──────── DATA TO USE ────────
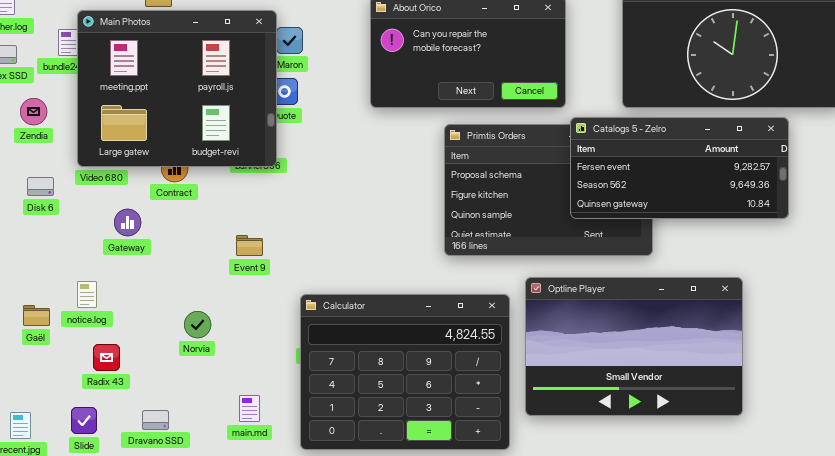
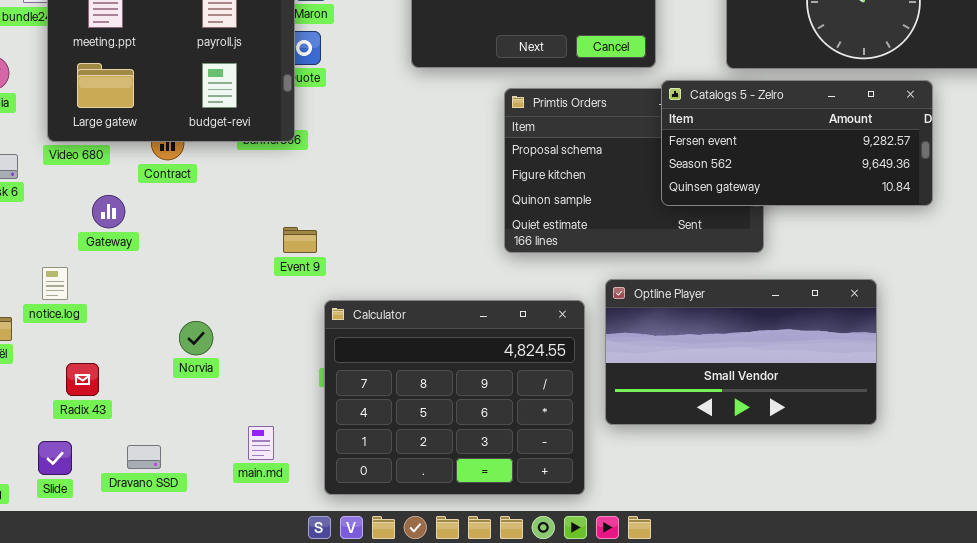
Event 9: [236,235,263,256] -> [283,227,317,253], moved
Optline Player: [525,277,743,416] -> [605,279,877,425], resized
notice.log: [77,281,97,308] -> [42,267,68,300], moved

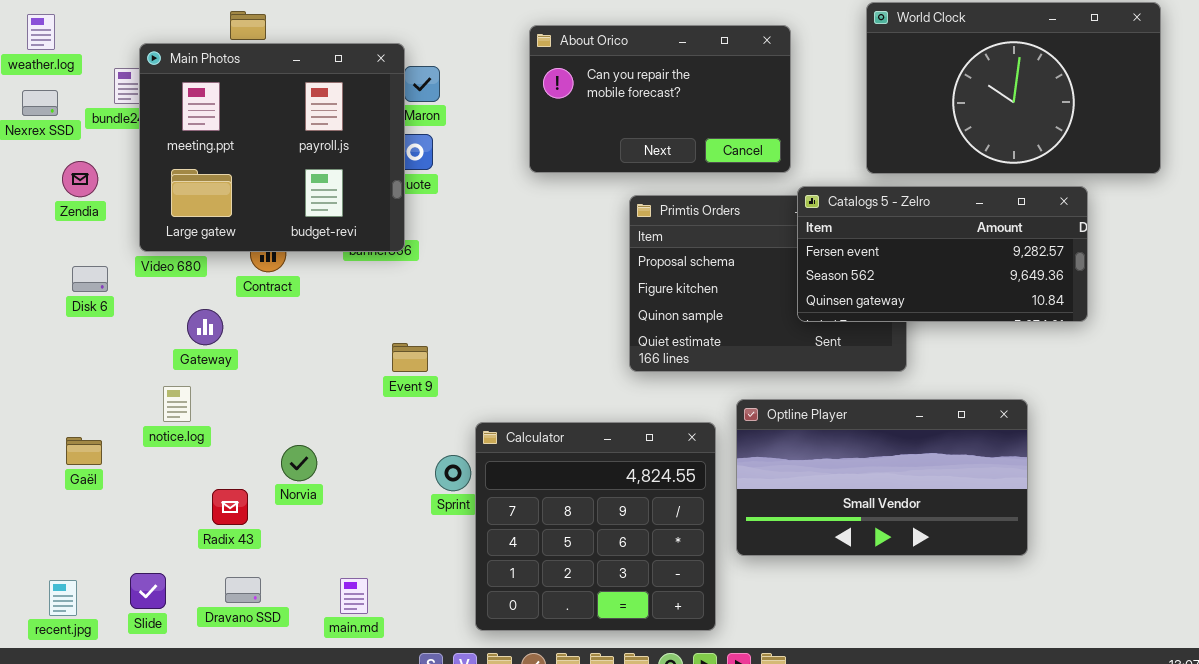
notice.log: [42,267,68,300] -> [163,386,191,422], moved
Calculator: [324,300,585,495] -> [475,422,716,631], resized
Radix 43: [66,363,99,396] -> [212,489,248,525], moved
main.md: [248,426,274,460] -> [340,578,368,614], moved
────────
WORK TO BE COMPLETED –
The full data, repeated exactly and stripped of its pictures, is the expected answer.

WRITTEN RESPONSE –
Event 9: [236,235,263,256] -> [283,227,317,253], moved
Optline Player: [525,277,743,416] -> [605,279,877,425], resized
notice.log: [77,281,97,308] -> [42,267,68,300], moved

notice.log: [42,267,68,300] -> [163,386,191,422], moved
Calculator: [324,300,585,495] -> [475,422,716,631], resized
Radix 43: [66,363,99,396] -> [212,489,248,525], moved
main.md: [248,426,274,460] -> [340,578,368,614], moved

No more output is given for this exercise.